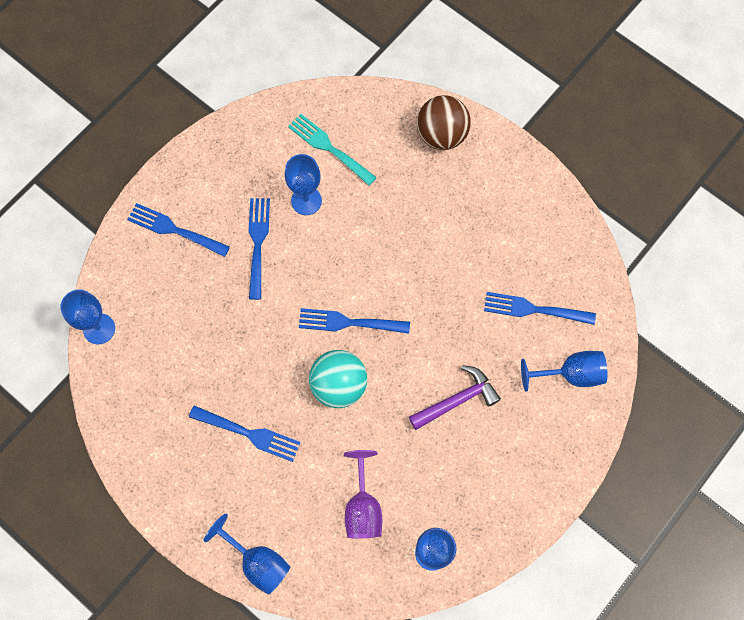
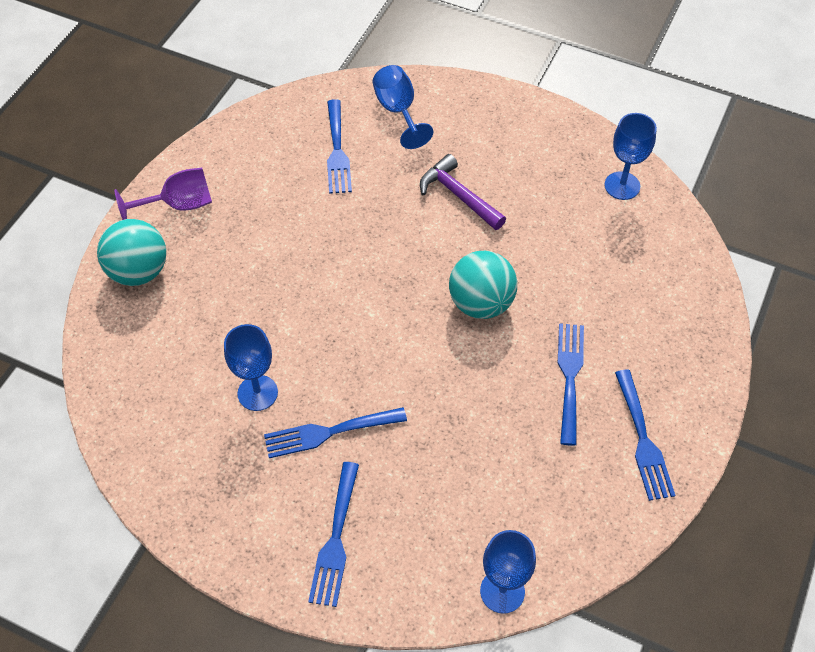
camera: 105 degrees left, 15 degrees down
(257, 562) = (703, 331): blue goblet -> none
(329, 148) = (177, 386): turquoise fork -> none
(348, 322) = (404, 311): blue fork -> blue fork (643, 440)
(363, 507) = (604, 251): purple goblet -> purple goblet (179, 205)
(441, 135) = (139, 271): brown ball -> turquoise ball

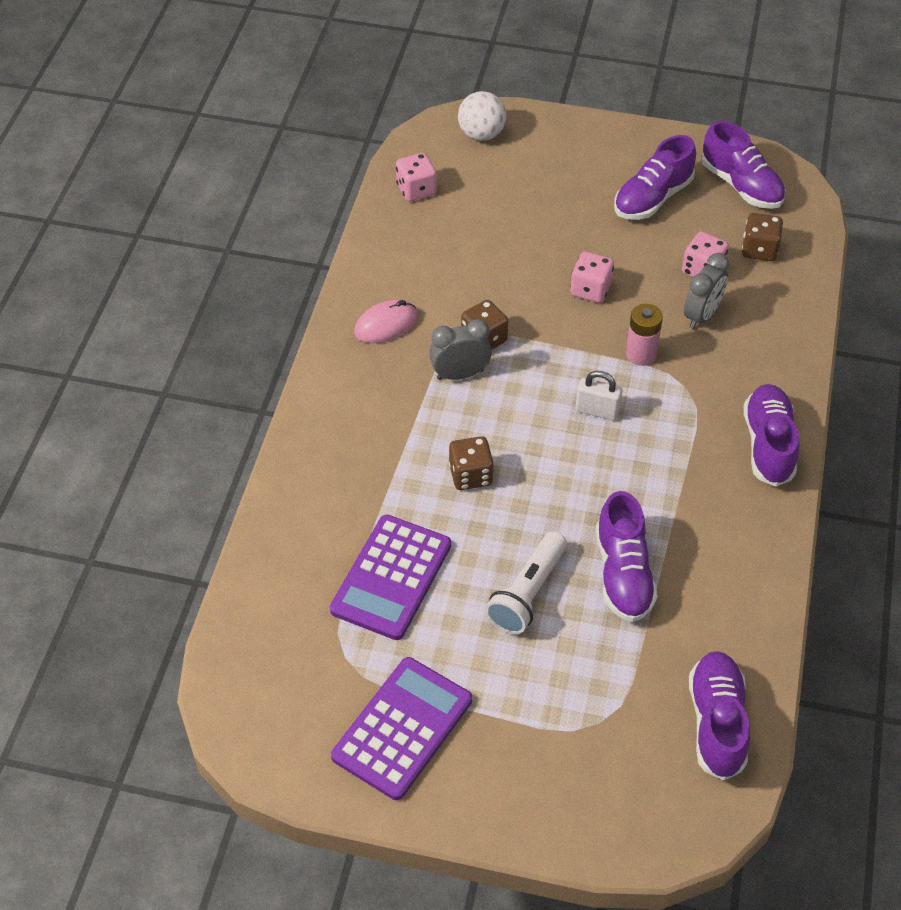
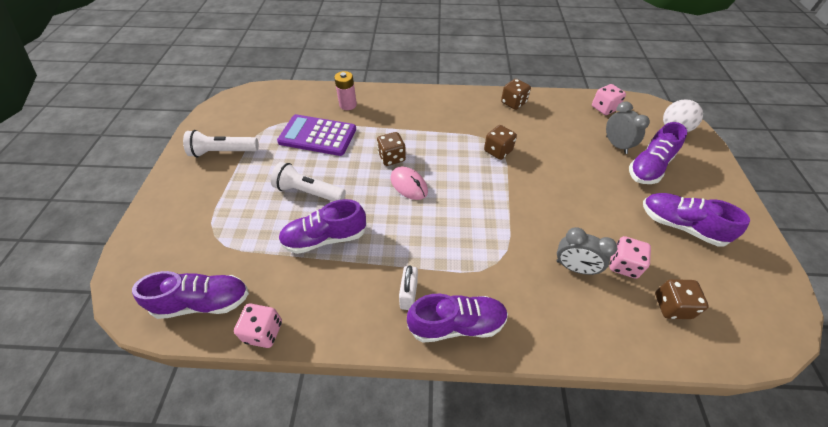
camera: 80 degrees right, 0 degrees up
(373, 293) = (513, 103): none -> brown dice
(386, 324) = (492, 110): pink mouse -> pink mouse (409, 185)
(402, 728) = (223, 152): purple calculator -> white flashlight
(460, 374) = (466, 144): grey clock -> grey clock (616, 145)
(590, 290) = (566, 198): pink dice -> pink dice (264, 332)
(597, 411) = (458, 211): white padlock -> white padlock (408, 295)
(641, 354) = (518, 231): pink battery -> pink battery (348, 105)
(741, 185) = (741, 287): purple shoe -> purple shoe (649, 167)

-- Exercise prompt --
Show every line from the listing above in which the string "blue" appears.

-- Output for this exercise --
(257, 562) = (703, 331): blue goblet -> none
(348, 322) = (404, 311): blue fork -> blue fork (643, 440)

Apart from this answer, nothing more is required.